## Exercise goal
After locating the line that contains "black bowling pin [311,124,350,219]" in the records below, write out exactly that line and each line after it through the one that contains "green apple [727,107,771,152]", and nothing else.

## Dataset extract
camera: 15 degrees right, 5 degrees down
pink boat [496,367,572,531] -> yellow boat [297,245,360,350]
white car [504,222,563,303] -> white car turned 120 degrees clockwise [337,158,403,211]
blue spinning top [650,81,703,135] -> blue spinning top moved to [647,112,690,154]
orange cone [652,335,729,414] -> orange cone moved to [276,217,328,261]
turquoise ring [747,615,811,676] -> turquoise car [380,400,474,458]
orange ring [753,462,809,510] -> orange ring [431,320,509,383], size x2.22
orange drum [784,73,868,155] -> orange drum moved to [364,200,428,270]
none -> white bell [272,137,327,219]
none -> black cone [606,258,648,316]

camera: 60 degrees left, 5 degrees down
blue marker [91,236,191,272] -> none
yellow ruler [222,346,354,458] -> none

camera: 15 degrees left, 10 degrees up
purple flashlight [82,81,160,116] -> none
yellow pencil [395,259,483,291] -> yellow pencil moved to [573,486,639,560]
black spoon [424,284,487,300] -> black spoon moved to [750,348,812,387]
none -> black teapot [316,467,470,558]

* * *

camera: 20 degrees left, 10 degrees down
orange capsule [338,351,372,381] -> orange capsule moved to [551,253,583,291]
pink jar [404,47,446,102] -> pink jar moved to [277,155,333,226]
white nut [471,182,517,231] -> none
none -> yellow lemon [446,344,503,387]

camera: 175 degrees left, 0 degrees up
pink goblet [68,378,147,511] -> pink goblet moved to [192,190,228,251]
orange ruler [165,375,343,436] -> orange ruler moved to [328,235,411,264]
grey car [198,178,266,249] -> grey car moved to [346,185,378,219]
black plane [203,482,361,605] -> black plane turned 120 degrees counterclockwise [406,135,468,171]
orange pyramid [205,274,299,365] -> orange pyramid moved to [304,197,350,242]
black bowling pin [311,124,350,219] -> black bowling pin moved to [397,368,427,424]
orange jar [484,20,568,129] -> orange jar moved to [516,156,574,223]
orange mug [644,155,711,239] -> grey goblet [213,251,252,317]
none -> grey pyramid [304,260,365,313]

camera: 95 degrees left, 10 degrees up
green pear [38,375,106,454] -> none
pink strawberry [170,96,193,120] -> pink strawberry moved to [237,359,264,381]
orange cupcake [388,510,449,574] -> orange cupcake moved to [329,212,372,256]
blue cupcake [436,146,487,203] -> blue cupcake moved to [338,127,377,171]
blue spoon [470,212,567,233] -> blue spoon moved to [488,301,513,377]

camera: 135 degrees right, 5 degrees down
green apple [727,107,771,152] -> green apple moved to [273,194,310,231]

## Output for this exercise
black bowling pin [311,124,350,219] -> black bowling pin moved to [397,368,427,424]
orange jar [484,20,568,129] -> orange jar moved to [516,156,574,223]
orange mug [644,155,711,239] -> grey goblet [213,251,252,317]
none -> grey pyramid [304,260,365,313]

camera: 95 degrees left, 10 degrees up
green pear [38,375,106,454] -> none
pink strawberry [170,96,193,120] -> pink strawberry moved to [237,359,264,381]
orange cupcake [388,510,449,574] -> orange cupcake moved to [329,212,372,256]
blue cupcake [436,146,487,203] -> blue cupcake moved to [338,127,377,171]
blue spoon [470,212,567,233] -> blue spoon moved to [488,301,513,377]

camera: 135 degrees right, 5 degrees down
green apple [727,107,771,152] -> green apple moved to [273,194,310,231]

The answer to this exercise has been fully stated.